**INPUT DATA**
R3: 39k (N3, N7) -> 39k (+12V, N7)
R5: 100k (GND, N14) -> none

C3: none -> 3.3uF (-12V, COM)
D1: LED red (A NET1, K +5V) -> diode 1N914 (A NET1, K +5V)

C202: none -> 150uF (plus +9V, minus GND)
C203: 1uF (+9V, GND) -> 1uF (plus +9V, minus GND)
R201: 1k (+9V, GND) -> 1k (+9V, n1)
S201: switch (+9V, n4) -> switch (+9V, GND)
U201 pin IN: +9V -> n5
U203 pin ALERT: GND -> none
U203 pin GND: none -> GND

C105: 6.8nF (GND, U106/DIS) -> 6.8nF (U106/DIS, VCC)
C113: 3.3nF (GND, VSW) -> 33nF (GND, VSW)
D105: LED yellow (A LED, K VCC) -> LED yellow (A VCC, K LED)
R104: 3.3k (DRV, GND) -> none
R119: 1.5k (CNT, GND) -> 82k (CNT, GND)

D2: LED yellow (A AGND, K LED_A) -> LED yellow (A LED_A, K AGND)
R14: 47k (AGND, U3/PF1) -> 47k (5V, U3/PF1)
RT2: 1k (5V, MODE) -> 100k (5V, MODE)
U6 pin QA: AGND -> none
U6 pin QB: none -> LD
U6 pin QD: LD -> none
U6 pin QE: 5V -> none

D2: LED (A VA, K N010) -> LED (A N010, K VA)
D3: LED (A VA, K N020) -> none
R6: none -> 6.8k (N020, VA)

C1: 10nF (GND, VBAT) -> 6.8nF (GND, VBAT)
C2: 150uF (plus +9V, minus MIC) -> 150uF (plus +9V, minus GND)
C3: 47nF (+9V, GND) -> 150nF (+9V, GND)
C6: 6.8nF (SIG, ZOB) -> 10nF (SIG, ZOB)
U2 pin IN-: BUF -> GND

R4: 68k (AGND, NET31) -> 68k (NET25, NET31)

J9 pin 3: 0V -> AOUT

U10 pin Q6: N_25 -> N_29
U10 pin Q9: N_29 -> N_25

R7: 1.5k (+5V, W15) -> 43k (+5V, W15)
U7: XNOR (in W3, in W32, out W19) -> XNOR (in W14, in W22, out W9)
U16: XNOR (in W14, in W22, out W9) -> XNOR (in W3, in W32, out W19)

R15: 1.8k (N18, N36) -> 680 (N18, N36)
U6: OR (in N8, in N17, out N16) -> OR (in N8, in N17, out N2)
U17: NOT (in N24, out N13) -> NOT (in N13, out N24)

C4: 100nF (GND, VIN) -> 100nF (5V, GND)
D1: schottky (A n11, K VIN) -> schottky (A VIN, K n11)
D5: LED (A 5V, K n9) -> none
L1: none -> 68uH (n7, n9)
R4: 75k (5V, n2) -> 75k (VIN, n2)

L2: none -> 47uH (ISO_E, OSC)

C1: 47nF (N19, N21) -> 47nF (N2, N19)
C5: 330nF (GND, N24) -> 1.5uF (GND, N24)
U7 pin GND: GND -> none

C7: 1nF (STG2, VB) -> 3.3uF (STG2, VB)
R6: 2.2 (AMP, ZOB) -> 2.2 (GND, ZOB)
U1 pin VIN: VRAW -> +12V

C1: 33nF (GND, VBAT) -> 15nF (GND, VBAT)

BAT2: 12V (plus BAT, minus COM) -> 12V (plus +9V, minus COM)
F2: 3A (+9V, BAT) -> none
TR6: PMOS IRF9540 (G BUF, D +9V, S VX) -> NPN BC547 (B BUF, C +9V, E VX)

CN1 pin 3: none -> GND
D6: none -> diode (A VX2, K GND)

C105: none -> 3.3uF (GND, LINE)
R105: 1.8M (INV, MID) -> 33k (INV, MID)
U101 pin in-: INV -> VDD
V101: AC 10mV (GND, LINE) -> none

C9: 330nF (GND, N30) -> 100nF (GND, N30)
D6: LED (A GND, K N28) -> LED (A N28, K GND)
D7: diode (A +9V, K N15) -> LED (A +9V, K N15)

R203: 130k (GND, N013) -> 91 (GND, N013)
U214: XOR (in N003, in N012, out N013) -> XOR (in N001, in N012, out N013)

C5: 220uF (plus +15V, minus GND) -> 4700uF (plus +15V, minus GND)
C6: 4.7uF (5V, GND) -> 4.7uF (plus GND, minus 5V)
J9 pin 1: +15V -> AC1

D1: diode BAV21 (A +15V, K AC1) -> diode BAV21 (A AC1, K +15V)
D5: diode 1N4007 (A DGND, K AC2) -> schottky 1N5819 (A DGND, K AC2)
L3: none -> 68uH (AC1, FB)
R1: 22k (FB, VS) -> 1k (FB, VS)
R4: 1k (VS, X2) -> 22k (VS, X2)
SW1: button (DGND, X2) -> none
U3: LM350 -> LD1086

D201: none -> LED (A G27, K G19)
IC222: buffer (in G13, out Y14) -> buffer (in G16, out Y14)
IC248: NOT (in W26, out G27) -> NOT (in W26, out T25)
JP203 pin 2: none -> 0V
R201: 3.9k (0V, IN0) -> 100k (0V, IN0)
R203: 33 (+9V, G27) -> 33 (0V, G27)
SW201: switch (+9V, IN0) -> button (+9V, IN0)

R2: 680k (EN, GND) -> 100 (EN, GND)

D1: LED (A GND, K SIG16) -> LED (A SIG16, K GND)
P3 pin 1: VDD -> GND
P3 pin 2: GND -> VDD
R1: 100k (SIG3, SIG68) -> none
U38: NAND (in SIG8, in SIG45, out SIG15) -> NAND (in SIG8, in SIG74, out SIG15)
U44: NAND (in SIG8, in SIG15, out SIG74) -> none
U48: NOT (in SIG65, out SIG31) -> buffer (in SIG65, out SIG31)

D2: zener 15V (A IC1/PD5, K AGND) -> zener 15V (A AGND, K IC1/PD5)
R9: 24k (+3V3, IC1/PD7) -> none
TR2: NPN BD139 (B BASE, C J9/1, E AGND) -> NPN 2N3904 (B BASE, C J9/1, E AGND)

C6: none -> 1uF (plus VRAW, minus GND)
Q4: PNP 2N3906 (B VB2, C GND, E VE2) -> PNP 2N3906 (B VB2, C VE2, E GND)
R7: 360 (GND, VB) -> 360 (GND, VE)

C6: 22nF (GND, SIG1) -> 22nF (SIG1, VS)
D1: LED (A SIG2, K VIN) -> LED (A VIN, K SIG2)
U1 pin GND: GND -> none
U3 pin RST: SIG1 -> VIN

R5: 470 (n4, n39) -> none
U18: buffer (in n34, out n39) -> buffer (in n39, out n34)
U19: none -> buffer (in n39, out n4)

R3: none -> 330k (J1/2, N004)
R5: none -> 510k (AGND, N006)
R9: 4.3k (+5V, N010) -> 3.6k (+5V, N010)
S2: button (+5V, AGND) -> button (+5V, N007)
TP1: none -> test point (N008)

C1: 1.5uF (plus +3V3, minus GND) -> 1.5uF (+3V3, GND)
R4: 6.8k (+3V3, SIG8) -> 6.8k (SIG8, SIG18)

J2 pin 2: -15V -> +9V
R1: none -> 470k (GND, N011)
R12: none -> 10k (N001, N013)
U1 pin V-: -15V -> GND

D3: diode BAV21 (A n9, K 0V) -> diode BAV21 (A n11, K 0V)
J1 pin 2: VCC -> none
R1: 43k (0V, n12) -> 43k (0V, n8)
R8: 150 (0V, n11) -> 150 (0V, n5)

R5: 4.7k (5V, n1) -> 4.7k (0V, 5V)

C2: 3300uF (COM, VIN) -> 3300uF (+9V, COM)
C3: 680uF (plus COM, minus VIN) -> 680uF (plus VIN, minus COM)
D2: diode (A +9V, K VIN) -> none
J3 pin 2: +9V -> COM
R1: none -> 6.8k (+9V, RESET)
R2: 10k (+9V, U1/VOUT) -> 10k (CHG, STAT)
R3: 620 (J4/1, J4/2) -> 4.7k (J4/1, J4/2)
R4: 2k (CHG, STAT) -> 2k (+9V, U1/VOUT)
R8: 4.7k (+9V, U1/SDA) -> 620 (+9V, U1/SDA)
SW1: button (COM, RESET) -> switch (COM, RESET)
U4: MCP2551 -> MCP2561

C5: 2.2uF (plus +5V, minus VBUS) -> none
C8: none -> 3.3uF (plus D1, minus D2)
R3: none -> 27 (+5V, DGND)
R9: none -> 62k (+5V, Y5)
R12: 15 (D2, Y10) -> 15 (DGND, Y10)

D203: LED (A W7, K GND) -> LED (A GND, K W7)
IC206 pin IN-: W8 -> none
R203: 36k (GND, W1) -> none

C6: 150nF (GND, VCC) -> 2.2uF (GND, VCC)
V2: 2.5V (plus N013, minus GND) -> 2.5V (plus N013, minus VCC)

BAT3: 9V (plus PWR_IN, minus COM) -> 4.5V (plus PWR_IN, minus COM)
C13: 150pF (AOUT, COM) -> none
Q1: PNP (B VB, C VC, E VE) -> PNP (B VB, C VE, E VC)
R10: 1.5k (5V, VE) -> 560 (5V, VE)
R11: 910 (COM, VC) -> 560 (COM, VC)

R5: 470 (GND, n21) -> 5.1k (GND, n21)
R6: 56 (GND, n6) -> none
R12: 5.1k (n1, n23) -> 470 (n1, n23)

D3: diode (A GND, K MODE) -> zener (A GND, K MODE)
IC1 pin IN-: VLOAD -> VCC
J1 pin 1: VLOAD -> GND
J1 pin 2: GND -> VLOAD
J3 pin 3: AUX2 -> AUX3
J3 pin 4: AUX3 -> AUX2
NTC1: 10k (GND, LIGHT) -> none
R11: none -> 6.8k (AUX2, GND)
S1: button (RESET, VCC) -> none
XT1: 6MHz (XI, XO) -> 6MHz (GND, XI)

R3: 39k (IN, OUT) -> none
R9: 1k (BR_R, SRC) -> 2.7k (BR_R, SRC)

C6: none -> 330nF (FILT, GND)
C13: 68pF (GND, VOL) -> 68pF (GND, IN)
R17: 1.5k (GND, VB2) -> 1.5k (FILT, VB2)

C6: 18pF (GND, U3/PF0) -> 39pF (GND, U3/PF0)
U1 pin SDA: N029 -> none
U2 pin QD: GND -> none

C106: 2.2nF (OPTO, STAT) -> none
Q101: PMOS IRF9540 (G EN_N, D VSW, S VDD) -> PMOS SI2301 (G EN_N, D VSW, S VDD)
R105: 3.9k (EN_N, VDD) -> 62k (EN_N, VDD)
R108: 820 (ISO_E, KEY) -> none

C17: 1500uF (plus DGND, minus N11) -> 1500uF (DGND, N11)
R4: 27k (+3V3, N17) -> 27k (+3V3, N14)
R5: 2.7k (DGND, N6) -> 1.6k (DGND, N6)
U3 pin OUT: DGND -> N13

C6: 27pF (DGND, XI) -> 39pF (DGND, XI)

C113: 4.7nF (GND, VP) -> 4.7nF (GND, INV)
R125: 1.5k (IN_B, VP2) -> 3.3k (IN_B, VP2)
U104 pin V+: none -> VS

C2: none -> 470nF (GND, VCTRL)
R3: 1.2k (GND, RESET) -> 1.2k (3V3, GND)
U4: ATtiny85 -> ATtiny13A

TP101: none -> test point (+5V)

**TASK DIRECTIONS**
Beginning at the first line above, repeat exactly until the line containing "R15: 1.8k (N18, N36) -> 680 (N18, N36)", which is included.

**RESPONSE TO THE EXERCISE**
R3: 39k (N3, N7) -> 39k (+12V, N7)
R5: 100k (GND, N14) -> none

C3: none -> 3.3uF (-12V, COM)
D1: LED red (A NET1, K +5V) -> diode 1N914 (A NET1, K +5V)

C202: none -> 150uF (plus +9V, minus GND)
C203: 1uF (+9V, GND) -> 1uF (plus +9V, minus GND)
R201: 1k (+9V, GND) -> 1k (+9V, n1)
S201: switch (+9V, n4) -> switch (+9V, GND)
U201 pin IN: +9V -> n5
U203 pin ALERT: GND -> none
U203 pin GND: none -> GND

C105: 6.8nF (GND, U106/DIS) -> 6.8nF (U106/DIS, VCC)
C113: 3.3nF (GND, VSW) -> 33nF (GND, VSW)
D105: LED yellow (A LED, K VCC) -> LED yellow (A VCC, K LED)
R104: 3.3k (DRV, GND) -> none
R119: 1.5k (CNT, GND) -> 82k (CNT, GND)

D2: LED yellow (A AGND, K LED_A) -> LED yellow (A LED_A, K AGND)
R14: 47k (AGND, U3/PF1) -> 47k (5V, U3/PF1)
RT2: 1k (5V, MODE) -> 100k (5V, MODE)
U6 pin QA: AGND -> none
U6 pin QB: none -> LD
U6 pin QD: LD -> none
U6 pin QE: 5V -> none

D2: LED (A VA, K N010) -> LED (A N010, K VA)
D3: LED (A VA, K N020) -> none
R6: none -> 6.8k (N020, VA)

C1: 10nF (GND, VBAT) -> 6.8nF (GND, VBAT)
C2: 150uF (plus +9V, minus MIC) -> 150uF (plus +9V, minus GND)
C3: 47nF (+9V, GND) -> 150nF (+9V, GND)
C6: 6.8nF (SIG, ZOB) -> 10nF (SIG, ZOB)
U2 pin IN-: BUF -> GND

R4: 68k (AGND, NET31) -> 68k (NET25, NET31)

J9 pin 3: 0V -> AOUT

U10 pin Q6: N_25 -> N_29
U10 pin Q9: N_29 -> N_25

R7: 1.5k (+5V, W15) -> 43k (+5V, W15)
U7: XNOR (in W3, in W32, out W19) -> XNOR (in W14, in W22, out W9)
U16: XNOR (in W14, in W22, out W9) -> XNOR (in W3, in W32, out W19)

R15: 1.8k (N18, N36) -> 680 (N18, N36)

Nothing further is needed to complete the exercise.